MATERIAL PROVIDED -

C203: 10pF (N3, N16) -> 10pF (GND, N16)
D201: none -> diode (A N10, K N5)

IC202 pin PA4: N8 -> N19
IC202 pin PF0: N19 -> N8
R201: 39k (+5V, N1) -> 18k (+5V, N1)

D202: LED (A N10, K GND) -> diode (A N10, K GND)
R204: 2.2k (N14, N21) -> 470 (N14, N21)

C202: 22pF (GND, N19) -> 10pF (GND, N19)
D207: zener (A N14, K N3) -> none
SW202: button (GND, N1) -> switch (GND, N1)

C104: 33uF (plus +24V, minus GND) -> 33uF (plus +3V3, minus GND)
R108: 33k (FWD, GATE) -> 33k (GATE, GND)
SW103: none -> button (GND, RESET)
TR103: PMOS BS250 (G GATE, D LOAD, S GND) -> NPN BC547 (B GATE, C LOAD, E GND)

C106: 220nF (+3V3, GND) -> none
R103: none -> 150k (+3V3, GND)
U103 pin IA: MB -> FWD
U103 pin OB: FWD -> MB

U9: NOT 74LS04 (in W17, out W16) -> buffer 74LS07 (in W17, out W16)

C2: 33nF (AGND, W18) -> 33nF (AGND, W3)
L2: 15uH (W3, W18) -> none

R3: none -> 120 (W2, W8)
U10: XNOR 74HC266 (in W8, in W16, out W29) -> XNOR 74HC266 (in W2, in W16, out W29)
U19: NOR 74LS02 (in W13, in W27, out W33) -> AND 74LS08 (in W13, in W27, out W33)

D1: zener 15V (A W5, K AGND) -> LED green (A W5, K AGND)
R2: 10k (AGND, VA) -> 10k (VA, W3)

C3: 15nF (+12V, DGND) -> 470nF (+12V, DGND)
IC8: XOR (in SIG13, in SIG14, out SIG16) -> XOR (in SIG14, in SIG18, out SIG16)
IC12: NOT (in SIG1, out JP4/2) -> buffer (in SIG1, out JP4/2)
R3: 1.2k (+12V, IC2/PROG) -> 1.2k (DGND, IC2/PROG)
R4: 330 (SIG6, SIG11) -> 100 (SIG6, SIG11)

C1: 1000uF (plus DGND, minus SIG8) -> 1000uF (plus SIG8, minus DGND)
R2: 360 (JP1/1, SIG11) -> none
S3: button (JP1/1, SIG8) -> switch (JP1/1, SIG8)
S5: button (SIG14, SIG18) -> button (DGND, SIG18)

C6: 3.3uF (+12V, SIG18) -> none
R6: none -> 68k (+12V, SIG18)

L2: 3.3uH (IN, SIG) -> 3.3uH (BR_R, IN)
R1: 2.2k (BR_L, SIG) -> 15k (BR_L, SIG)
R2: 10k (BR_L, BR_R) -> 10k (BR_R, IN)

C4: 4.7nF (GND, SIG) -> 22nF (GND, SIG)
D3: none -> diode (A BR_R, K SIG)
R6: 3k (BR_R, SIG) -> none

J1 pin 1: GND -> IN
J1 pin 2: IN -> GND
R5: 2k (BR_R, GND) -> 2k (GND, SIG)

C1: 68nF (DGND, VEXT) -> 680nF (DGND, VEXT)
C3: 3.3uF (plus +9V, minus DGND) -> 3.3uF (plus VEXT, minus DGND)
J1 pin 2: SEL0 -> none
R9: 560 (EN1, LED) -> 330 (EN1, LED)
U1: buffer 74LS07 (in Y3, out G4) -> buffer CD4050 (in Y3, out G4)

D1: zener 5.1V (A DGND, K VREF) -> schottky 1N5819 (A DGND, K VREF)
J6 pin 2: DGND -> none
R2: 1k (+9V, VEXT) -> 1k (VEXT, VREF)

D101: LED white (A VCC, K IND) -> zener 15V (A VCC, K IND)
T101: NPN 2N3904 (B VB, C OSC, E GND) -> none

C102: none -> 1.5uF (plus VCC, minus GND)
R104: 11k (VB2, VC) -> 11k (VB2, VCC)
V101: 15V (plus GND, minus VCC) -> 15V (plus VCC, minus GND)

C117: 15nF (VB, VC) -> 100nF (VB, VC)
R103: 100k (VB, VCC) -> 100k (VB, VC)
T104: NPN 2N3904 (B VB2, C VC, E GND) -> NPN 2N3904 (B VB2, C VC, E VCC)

WORK ORDER -
Only the lines from the one with "R2: 1k (+9V, VEXT) -> 1k (VEXT, VREF)" through the end of the listing should be output, exactly as they appear.

TASK ANSWER -
R2: 1k (+9V, VEXT) -> 1k (VEXT, VREF)

D101: LED white (A VCC, K IND) -> zener 15V (A VCC, K IND)
T101: NPN 2N3904 (B VB, C OSC, E GND) -> none

C102: none -> 1.5uF (plus VCC, minus GND)
R104: 11k (VB2, VC) -> 11k (VB2, VCC)
V101: 15V (plus GND, minus VCC) -> 15V (plus VCC, minus GND)

C117: 15nF (VB, VC) -> 100nF (VB, VC)
R103: 100k (VB, VCC) -> 100k (VB, VC)
T104: NPN 2N3904 (B VB2, C VC, E GND) -> NPN 2N3904 (B VB2, C VC, E VCC)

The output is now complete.